▶ _Problem statement_:
The required lines are those that contain "yellow"; pull them out of the data and copy them.

** Exercise inputs follows **

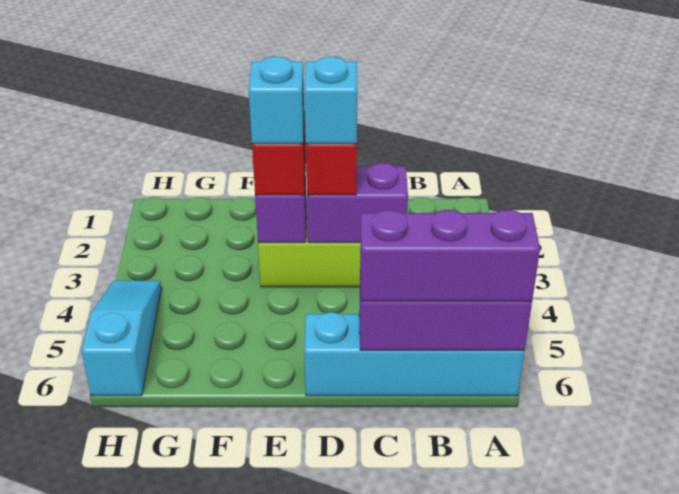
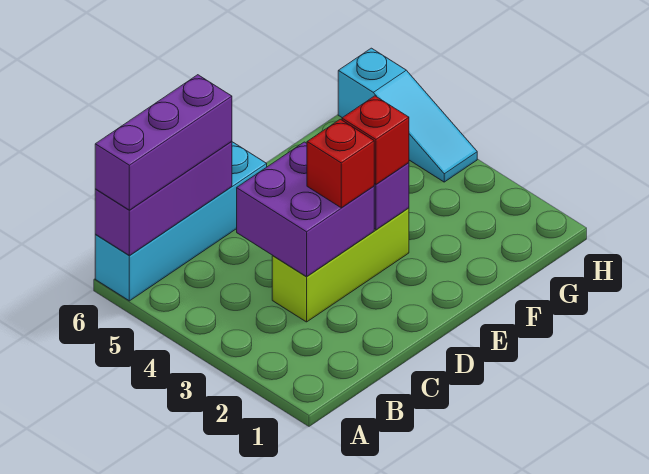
purple brick C3:D3 level 2 -> purple brick C3:D4 level 2
cyan brick D3 level 4 -> none
cyan brick E3 level 4 -> none

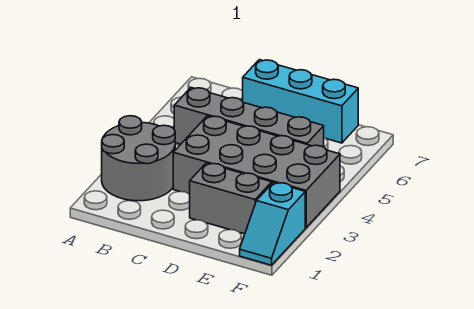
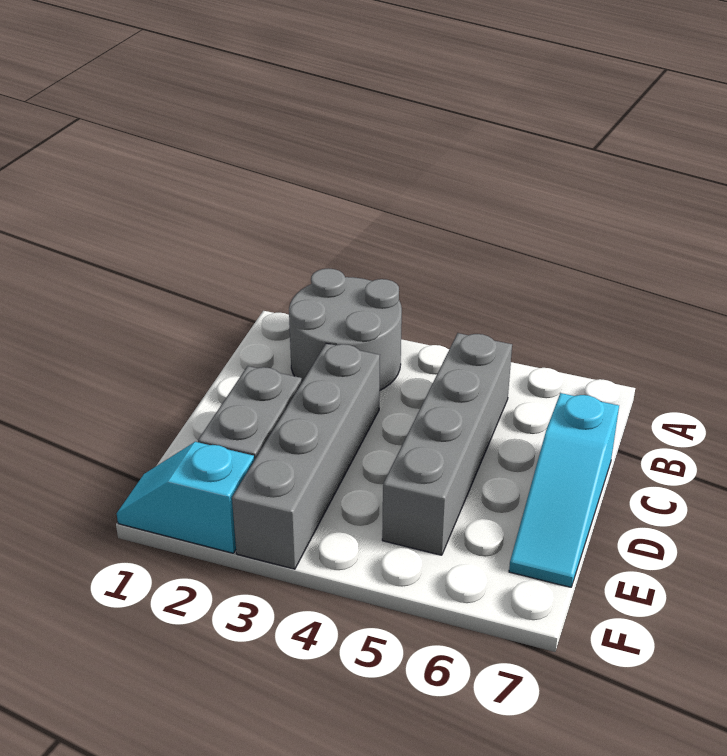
grey brick C3:F4 level 1 -> grey brick C3:F3 level 1
cyan brick C7:E7 level 1 -> cyan slope C7:E7 level 1 top C

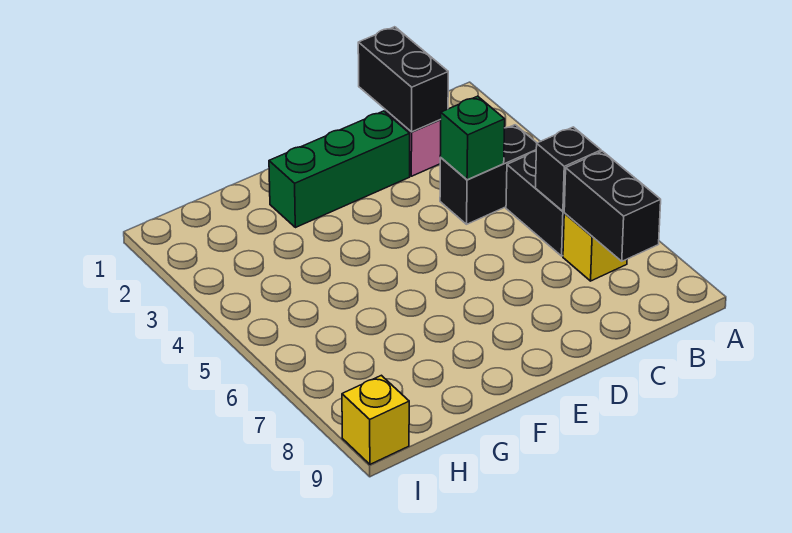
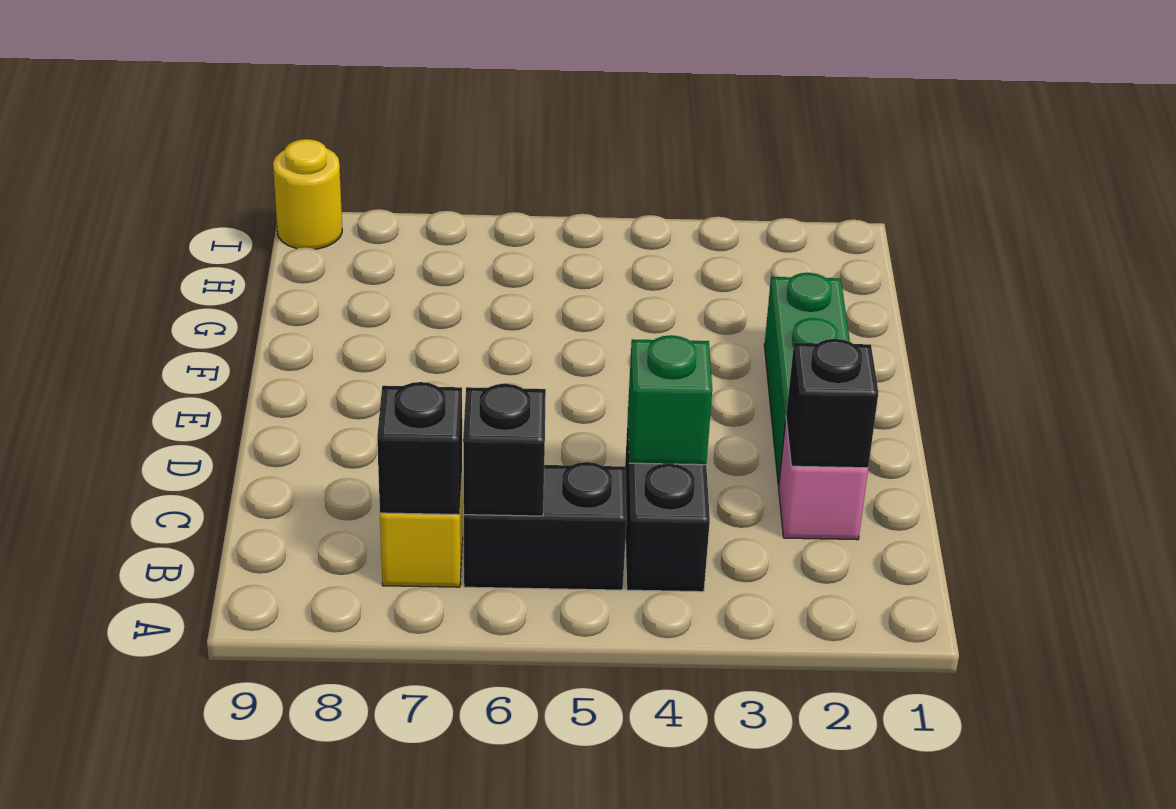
black brick B7:B8 level 2 -> black brick B7 level 2
black brick C1:C2 level 2 -> black brick C2 level 2
yellow brick I9 level 1 -> yellow round brick I9 level 1

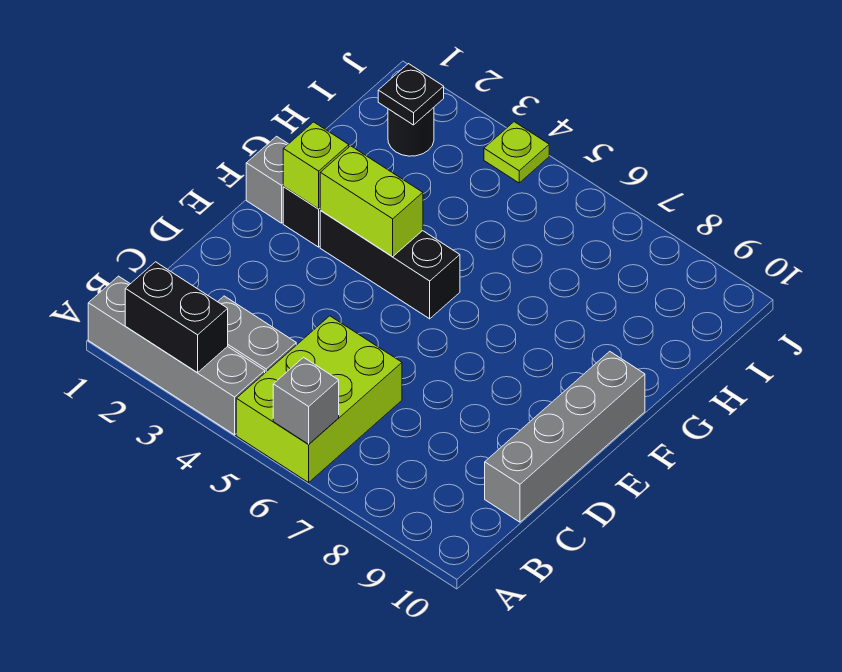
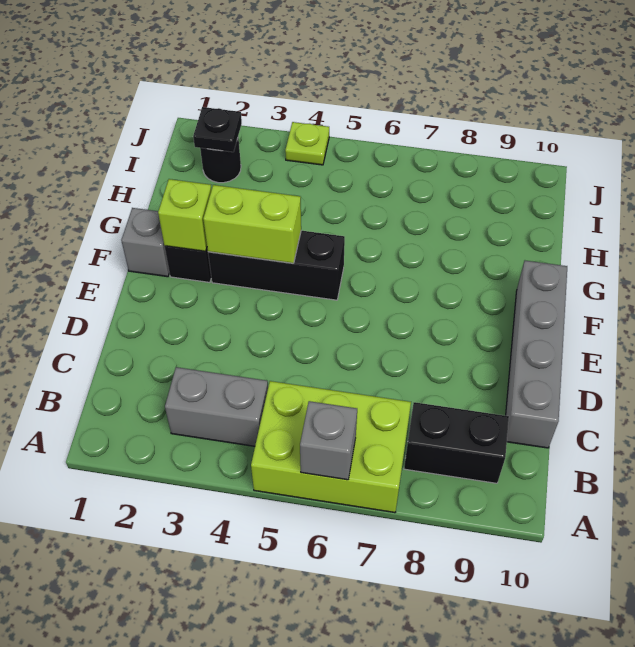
grey brick A1:A4 level 1 -> none
black brick A2:A3 level 2 -> black brick B8:B9 level 1
lime brick A5:C6 level 1 -> lime brick A5:B7 level 1

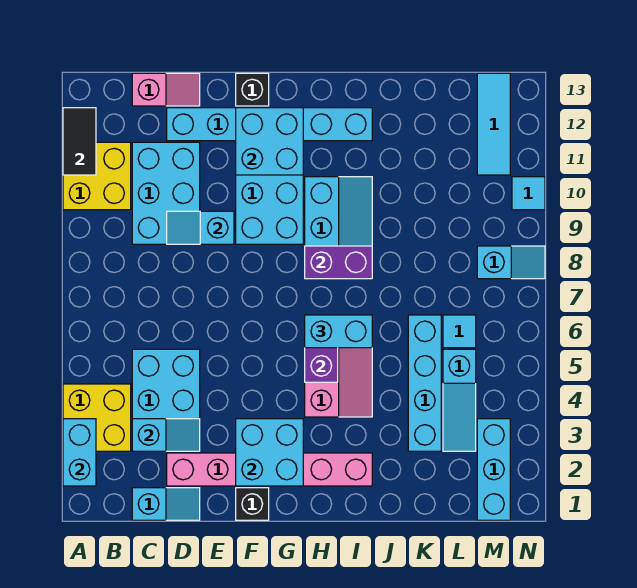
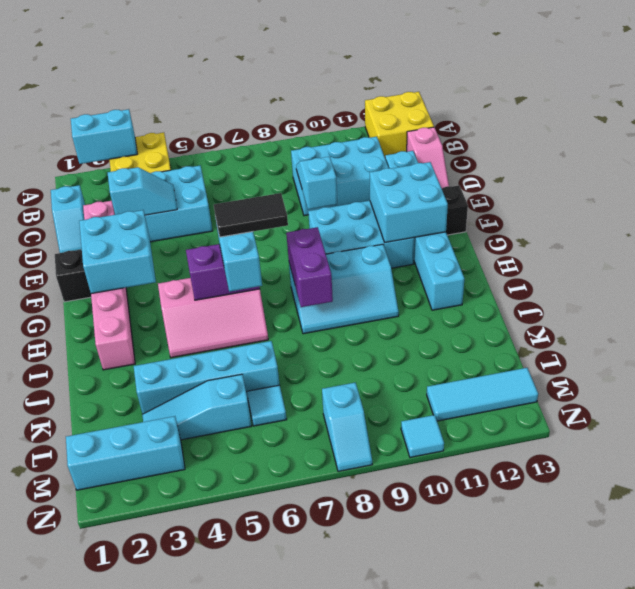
yellow brick A10:B11 level 1 -> yellow brick A12:B13 level 1
black tile A11:A12 level 2 -> black tile H6:H7 level 4
cyan slope C3:D3 level 2 top C -> cyan slope D3:D4 level 2 top 3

** End of Exercise inputs **

▶ _Task solution_:
yellow brick I9 level 1 -> yellow round brick I9 level 1
yellow brick A10:B11 level 1 -> yellow brick A12:B13 level 1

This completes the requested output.